/---

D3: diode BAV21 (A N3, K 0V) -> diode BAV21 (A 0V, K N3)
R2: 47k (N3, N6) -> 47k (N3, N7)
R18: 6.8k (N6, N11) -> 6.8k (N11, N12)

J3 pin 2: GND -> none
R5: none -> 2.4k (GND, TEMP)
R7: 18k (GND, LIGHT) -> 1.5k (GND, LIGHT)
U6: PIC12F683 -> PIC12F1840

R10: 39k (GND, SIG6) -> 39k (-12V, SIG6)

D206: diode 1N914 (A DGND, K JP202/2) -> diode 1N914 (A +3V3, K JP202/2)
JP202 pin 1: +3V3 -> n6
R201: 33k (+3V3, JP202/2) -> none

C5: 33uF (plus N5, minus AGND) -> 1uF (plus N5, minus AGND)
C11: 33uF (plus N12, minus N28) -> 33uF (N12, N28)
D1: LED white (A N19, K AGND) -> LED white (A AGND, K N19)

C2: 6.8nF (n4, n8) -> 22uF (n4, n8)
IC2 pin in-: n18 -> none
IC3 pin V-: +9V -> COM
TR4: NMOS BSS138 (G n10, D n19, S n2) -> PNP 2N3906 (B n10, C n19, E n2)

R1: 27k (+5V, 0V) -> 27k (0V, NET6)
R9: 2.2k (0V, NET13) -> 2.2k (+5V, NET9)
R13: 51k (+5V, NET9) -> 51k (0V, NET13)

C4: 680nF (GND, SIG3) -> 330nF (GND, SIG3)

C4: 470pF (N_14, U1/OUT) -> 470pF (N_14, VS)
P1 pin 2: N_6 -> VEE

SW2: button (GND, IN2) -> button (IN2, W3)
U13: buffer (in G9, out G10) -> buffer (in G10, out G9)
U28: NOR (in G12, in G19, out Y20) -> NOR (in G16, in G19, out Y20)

\---

# WORK INSTRUCTIONS:
When a line in the listing includes the word "none", report that line in full.

# RESULT FOR THIS TASK:
J3 pin 2: GND -> none
R5: none -> 2.4k (GND, TEMP)
R201: 33k (+3V3, JP202/2) -> none
IC2 pin in-: n18 -> none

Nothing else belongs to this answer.